Stored items
━━━

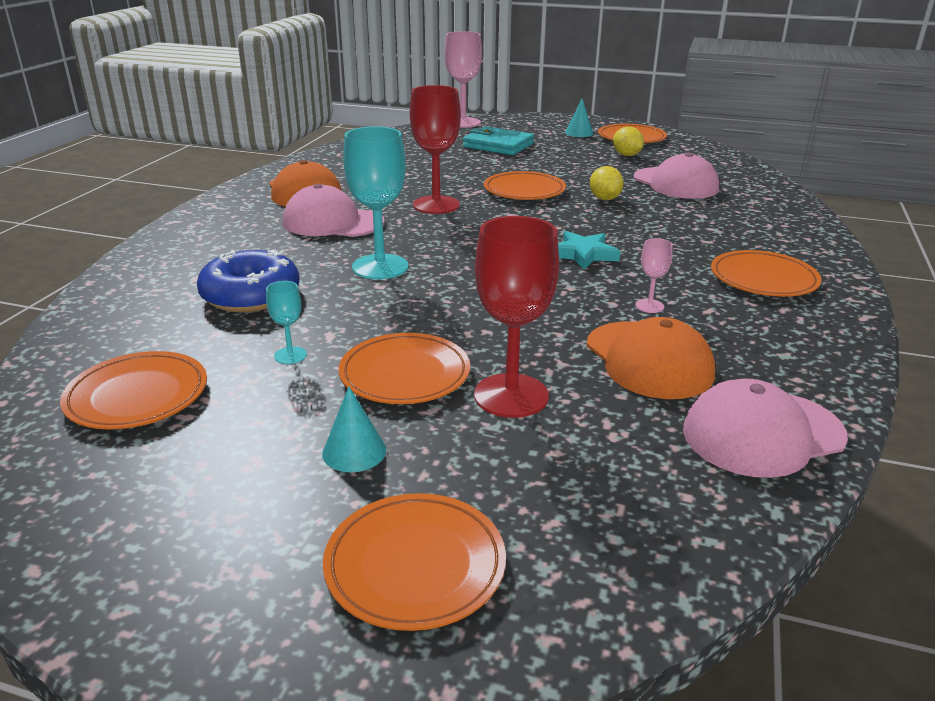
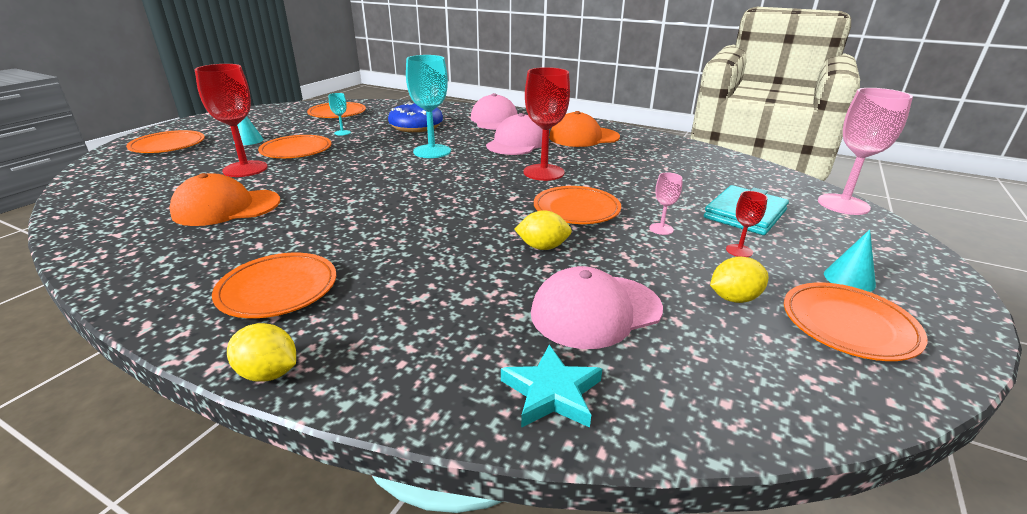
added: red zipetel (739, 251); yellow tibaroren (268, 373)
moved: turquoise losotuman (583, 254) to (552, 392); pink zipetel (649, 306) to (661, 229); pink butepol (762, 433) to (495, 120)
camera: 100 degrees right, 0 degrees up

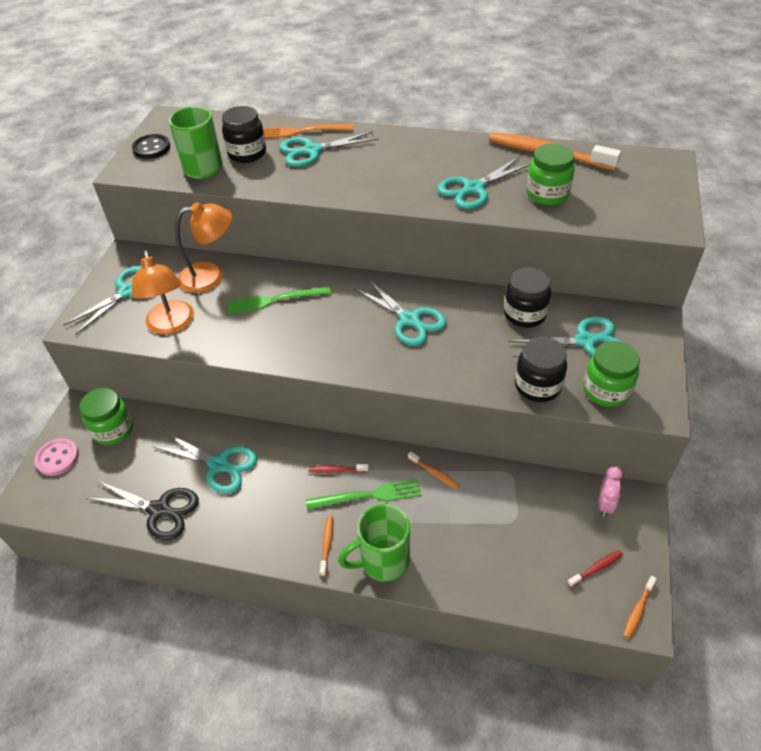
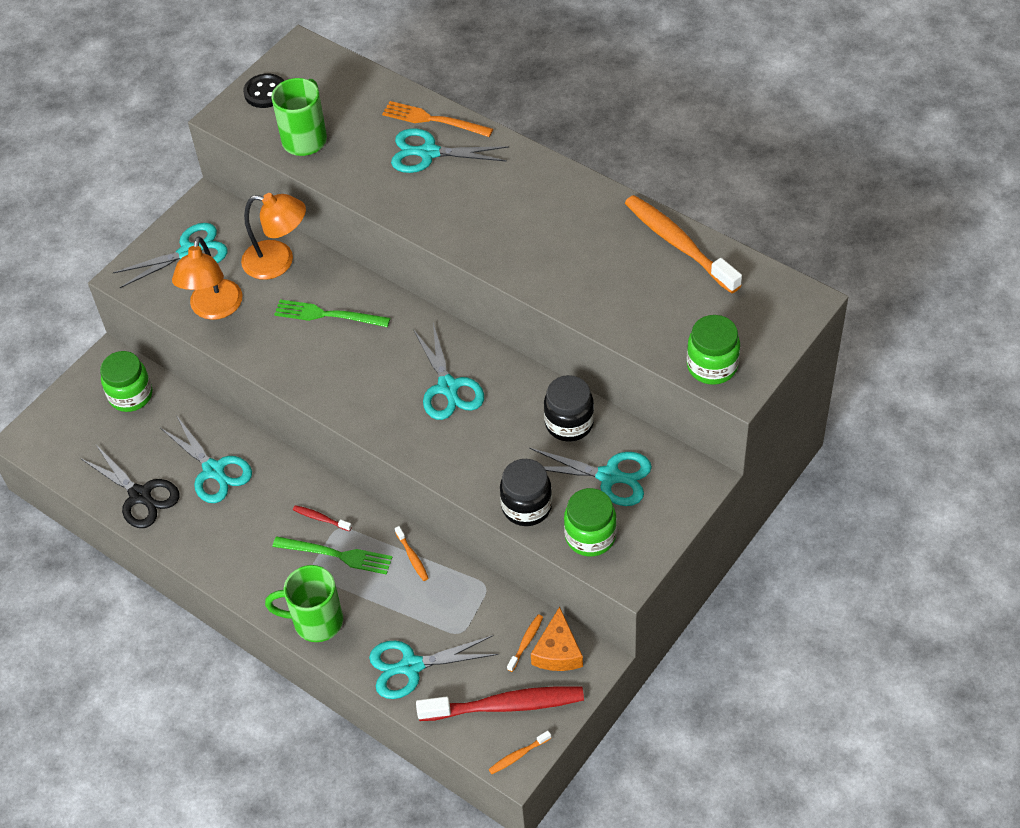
removed: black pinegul (247, 153); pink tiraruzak (57, 458)
moved: green pinegul (547, 194) to (712, 366);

━━━

### EXERCISE REQUIREMENTS
Could you output all of the entries above exactly? Leave the pictures out.

### TASK ANSWER
added: red zipetel (739, 251); yellow tibaroren (268, 373)
moved: turquoise losotuman (583, 254) to (552, 392); pink zipetel (649, 306) to (661, 229); pink butepol (762, 433) to (495, 120)
camera: 100 degrees right, 0 degrees up

removed: black pinegul (247, 153); pink tiraruzak (57, 458)
moved: green pinegul (547, 194) to (712, 366);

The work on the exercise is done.